▶ **TASK PROMPT**:
Without including any picture, return the complete set of records exactly.

▶ **Detected change data**:
_ _ _ _ _ _ _

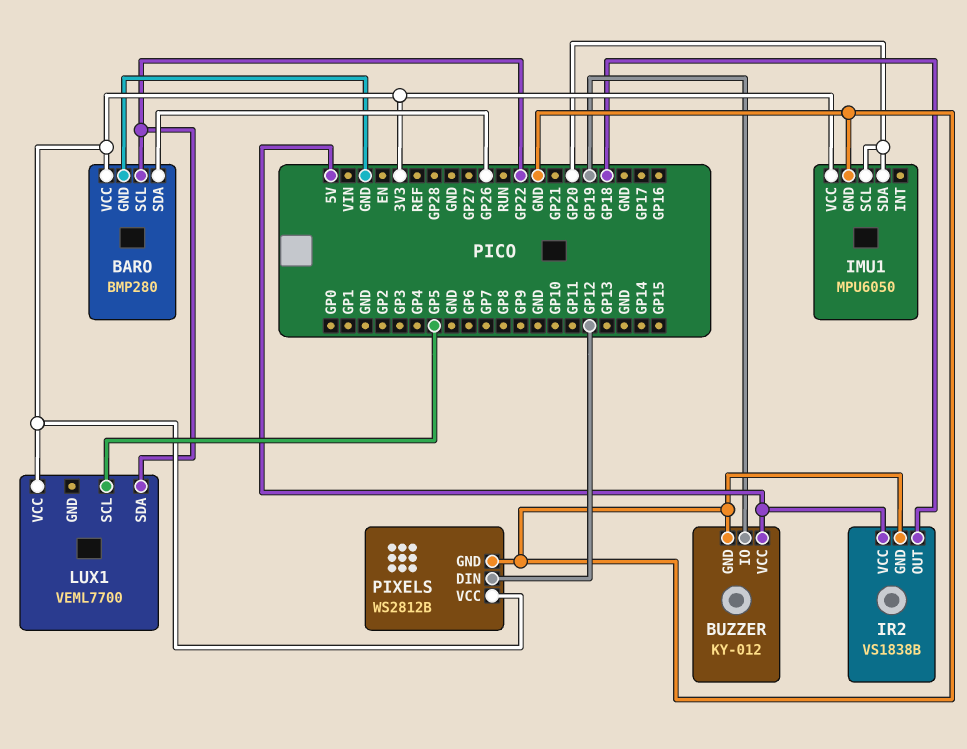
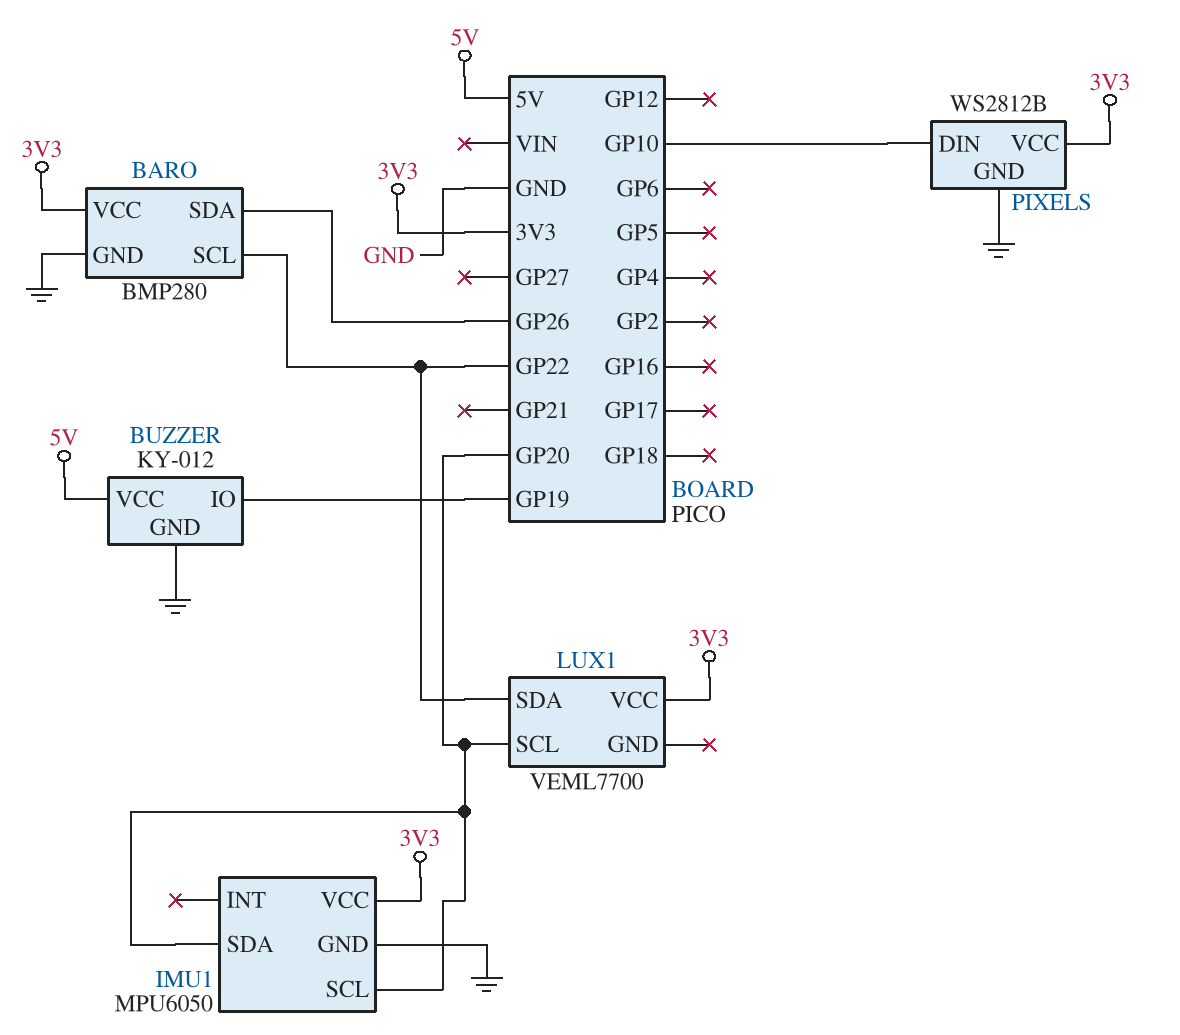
IR2: VS1838B -> none
IR2 pin GND: GND -> none
IR2 pin OUT: GP18 -> none
IR2 pin VCC: 5V -> none
LUX1 pin SCL: GP5 -> GP20
PIXELS pin DIN: GP12 -> GP10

_ _ _ _ _ _ _

▶ **RESULT**:
IR2: VS1838B -> none
IR2 pin GND: GND -> none
IR2 pin OUT: GP18 -> none
IR2 pin VCC: 5V -> none
LUX1 pin SCL: GP5 -> GP20
PIXELS pin DIN: GP12 -> GP10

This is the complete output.